[Saved entries]
# # # # #

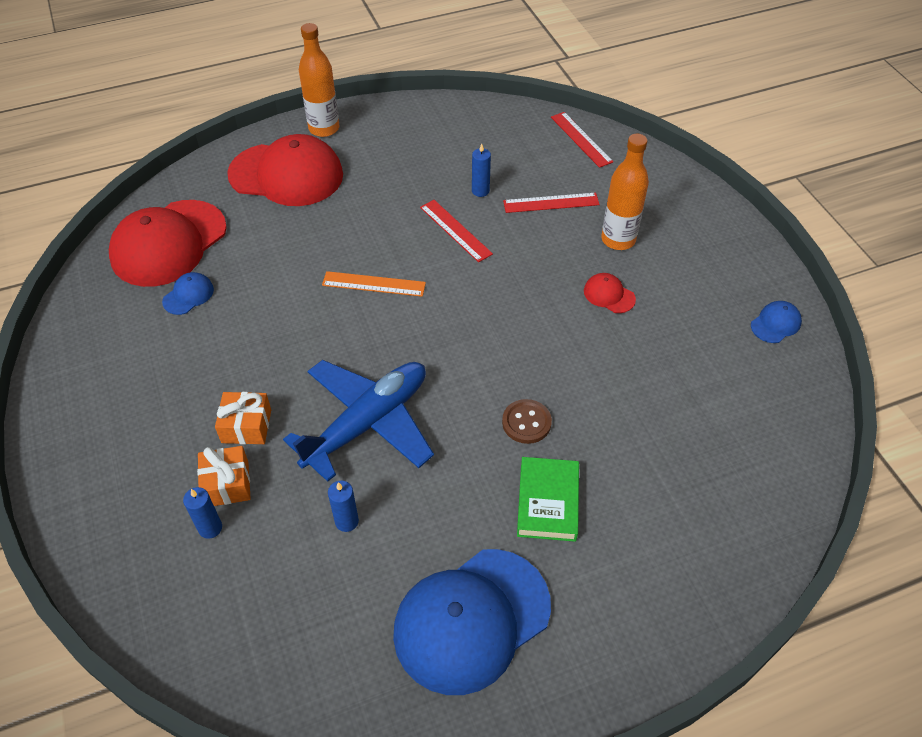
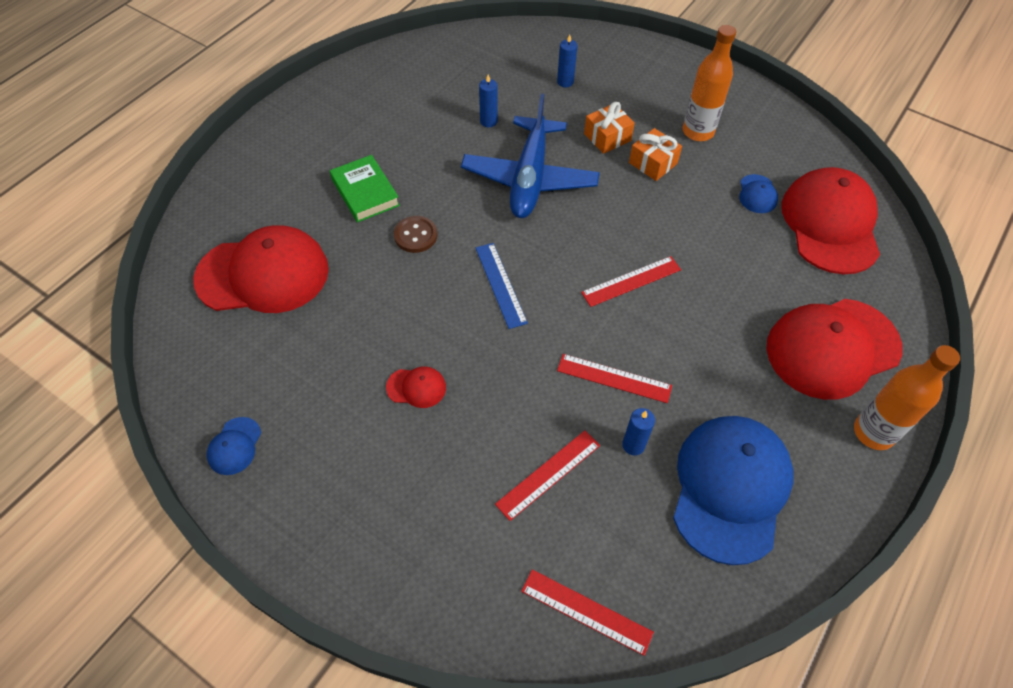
camera: 145 degrees right, 5 degrees up
(227, 484) = (581, 104): orange gift -> orange gift (653, 163)
(374, 284) = (631, 281): orange ruler -> red ruler
(471, 620) = (372, 113): blue cap -> blue cap (730, 488)
(483, 336) = (500, 284): none -> blue ruler
(618, 239) = (445, 464): orange bottle -> orange bottle (698, 132)
(700, 461) = (263, 274): none -> red cap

# # # # #

> [WHAT TO DO] Copy out each line of the entries where the word "ruler" is found.

> [EXERCISE OUTPUT]
(374, 284) = (631, 281): orange ruler -> red ruler
(483, 336) = (500, 284): none -> blue ruler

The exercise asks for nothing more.